→ EXERCISE REQUIREMENTS: Return all lines of the records that contain the word "BUSY".

- - -

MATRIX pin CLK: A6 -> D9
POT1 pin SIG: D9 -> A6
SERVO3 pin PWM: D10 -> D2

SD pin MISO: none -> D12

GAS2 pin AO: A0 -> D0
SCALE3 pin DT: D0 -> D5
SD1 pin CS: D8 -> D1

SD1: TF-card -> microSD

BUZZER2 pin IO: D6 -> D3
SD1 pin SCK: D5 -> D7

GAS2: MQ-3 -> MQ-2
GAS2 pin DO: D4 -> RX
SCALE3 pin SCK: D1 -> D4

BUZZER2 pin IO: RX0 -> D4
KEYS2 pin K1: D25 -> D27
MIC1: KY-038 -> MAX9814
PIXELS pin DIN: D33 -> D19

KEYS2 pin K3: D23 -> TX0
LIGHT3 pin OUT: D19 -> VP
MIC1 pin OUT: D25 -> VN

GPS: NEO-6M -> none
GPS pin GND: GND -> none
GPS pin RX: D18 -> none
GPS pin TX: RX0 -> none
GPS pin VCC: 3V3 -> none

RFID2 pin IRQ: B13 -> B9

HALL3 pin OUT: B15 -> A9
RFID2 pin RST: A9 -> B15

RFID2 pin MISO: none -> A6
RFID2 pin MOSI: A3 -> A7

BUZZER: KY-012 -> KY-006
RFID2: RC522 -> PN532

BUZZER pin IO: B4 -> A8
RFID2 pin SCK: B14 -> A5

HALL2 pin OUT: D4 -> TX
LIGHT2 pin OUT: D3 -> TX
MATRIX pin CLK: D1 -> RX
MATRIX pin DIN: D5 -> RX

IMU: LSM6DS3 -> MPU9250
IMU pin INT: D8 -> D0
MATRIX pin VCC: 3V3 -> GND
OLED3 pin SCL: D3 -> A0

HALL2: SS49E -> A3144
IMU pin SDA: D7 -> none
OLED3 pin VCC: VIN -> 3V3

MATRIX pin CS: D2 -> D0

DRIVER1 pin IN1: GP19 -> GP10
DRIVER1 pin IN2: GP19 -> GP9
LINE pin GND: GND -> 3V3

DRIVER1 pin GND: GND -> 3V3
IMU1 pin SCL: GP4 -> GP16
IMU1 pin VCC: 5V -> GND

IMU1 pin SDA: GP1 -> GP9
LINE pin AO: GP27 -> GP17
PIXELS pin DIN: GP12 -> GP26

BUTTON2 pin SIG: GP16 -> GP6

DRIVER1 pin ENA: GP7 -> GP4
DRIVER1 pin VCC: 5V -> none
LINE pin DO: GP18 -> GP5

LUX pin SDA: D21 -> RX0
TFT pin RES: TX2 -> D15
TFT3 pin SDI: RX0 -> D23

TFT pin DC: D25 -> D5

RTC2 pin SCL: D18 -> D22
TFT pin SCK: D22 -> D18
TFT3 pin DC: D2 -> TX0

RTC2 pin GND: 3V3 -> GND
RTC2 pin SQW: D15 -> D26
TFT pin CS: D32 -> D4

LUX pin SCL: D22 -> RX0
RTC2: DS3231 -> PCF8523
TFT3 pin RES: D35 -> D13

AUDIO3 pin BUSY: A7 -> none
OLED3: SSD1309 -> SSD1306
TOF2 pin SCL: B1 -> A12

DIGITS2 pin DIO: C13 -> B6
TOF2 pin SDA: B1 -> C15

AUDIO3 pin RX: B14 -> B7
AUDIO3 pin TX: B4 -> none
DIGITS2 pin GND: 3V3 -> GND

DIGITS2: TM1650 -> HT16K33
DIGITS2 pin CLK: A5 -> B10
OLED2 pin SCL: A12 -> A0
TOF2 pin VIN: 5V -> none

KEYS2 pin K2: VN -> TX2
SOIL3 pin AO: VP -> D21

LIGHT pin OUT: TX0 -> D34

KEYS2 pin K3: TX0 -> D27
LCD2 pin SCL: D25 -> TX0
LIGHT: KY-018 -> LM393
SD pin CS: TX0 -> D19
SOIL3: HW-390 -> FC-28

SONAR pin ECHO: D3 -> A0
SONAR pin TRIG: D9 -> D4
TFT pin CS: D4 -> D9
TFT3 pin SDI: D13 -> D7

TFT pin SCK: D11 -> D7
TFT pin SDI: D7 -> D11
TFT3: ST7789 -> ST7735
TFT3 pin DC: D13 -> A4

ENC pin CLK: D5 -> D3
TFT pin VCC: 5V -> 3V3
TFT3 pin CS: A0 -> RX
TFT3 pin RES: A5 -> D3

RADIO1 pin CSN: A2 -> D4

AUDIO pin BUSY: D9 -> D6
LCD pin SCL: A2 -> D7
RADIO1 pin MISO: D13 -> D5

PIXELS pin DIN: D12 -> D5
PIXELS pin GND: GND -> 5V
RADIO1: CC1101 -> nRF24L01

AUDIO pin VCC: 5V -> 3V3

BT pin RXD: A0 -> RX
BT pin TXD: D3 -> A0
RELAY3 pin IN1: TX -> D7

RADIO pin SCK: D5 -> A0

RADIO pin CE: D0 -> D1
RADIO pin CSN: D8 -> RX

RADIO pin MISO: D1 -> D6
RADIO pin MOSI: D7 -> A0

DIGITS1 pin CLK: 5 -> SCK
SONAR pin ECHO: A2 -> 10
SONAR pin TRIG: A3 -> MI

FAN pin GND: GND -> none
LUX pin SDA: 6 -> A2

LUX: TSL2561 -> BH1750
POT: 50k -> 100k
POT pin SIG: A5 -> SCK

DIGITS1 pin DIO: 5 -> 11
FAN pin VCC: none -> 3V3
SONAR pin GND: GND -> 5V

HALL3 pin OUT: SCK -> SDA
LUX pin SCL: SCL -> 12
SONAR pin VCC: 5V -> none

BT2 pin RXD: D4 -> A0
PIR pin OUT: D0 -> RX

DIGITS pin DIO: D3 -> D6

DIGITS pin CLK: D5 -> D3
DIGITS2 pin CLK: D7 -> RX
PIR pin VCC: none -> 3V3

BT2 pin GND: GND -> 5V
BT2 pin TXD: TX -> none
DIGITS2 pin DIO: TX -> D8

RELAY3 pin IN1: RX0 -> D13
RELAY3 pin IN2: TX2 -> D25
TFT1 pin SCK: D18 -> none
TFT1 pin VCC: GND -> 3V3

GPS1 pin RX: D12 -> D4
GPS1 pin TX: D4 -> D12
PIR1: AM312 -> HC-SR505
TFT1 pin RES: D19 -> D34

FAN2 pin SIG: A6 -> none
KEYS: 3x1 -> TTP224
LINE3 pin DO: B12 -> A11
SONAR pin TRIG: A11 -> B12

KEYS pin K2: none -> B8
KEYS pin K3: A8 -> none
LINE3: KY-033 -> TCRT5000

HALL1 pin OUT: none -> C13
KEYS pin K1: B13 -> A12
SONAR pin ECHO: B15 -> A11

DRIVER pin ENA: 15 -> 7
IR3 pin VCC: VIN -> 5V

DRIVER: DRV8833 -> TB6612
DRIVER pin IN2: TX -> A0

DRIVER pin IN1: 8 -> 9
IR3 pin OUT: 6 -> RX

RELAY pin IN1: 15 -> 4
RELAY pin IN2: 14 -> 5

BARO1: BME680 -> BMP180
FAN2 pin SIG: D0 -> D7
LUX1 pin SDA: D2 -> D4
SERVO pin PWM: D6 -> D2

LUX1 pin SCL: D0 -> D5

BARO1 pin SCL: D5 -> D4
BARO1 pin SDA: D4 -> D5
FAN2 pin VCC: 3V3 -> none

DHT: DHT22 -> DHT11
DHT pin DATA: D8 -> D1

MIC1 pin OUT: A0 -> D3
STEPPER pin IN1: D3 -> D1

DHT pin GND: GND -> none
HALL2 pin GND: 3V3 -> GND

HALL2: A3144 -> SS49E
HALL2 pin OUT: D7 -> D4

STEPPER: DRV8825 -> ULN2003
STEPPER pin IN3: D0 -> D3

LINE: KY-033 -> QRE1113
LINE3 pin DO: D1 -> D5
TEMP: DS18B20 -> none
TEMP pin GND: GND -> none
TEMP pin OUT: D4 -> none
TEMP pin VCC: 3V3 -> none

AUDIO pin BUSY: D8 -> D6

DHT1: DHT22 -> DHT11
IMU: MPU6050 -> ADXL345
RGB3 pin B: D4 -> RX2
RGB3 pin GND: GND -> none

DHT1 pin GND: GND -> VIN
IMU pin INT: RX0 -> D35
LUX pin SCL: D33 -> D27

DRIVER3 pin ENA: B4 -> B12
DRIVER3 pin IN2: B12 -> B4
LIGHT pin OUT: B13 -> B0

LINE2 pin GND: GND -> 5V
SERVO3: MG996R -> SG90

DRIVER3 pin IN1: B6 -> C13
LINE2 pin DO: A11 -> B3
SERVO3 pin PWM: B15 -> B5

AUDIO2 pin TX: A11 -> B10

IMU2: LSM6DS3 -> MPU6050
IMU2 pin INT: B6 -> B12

- - -

→ OUTPUT OF THE TASK:
AUDIO3 pin BUSY: A7 -> none
AUDIO pin BUSY: D9 -> D6
AUDIO pin BUSY: D8 -> D6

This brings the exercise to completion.